[Excerpts from a dataset]
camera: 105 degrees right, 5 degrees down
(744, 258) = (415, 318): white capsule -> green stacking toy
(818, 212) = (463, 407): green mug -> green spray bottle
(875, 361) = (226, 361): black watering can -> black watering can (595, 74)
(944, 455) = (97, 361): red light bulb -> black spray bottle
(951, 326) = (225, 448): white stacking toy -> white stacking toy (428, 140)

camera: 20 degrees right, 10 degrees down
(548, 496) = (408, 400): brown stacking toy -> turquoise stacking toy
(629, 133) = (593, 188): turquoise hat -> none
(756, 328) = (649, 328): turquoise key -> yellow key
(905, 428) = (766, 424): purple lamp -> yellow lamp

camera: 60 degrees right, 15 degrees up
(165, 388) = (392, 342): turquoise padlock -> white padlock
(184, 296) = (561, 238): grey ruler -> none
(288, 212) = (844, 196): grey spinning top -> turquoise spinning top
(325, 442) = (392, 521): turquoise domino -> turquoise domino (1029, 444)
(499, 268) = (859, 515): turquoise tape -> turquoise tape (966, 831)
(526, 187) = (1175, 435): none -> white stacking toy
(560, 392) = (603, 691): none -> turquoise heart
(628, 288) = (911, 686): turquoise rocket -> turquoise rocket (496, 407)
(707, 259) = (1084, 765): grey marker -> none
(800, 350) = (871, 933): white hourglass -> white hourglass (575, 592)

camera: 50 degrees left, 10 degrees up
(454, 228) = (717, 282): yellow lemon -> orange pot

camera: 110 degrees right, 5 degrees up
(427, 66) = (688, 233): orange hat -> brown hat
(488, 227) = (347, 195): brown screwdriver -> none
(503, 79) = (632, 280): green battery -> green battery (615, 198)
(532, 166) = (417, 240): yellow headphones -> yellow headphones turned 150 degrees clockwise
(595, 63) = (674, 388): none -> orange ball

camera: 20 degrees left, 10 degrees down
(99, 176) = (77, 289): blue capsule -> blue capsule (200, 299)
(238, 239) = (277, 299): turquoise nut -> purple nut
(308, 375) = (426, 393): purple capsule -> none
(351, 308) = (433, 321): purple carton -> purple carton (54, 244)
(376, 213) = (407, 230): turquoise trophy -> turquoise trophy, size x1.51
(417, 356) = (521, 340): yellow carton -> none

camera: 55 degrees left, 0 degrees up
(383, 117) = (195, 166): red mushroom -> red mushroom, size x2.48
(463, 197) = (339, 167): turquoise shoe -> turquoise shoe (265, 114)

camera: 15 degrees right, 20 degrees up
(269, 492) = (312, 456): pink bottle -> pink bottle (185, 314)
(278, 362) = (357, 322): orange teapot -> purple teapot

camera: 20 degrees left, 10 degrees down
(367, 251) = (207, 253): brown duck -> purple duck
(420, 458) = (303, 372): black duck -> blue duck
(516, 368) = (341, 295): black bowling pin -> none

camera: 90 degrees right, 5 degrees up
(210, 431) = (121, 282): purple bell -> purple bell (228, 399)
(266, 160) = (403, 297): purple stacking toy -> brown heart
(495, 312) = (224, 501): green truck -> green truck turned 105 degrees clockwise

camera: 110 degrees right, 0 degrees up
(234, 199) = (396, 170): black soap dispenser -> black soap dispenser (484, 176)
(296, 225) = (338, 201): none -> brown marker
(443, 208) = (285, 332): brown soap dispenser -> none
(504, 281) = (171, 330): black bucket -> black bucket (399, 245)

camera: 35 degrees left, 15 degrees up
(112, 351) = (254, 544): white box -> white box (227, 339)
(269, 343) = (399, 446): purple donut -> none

What is being asked: I'd like the lines above from the one with "(548, 496) = (408, 400): brown" up to and including the one with "(800, 350) = (871, 933): white" copied exactly, with no other lines.

Output below:
(548, 496) = (408, 400): brown stacking toy -> turquoise stacking toy
(629, 133) = (593, 188): turquoise hat -> none
(756, 328) = (649, 328): turquoise key -> yellow key
(905, 428) = (766, 424): purple lamp -> yellow lamp

camera: 60 degrees right, 15 degrees up
(165, 388) = (392, 342): turquoise padlock -> white padlock
(184, 296) = (561, 238): grey ruler -> none
(288, 212) = (844, 196): grey spinning top -> turquoise spinning top
(325, 442) = (392, 521): turquoise domino -> turquoise domino (1029, 444)
(499, 268) = (859, 515): turquoise tape -> turquoise tape (966, 831)
(526, 187) = (1175, 435): none -> white stacking toy
(560, 392) = (603, 691): none -> turquoise heart
(628, 288) = (911, 686): turquoise rocket -> turquoise rocket (496, 407)
(707, 259) = (1084, 765): grey marker -> none
(800, 350) = (871, 933): white hourglass -> white hourglass (575, 592)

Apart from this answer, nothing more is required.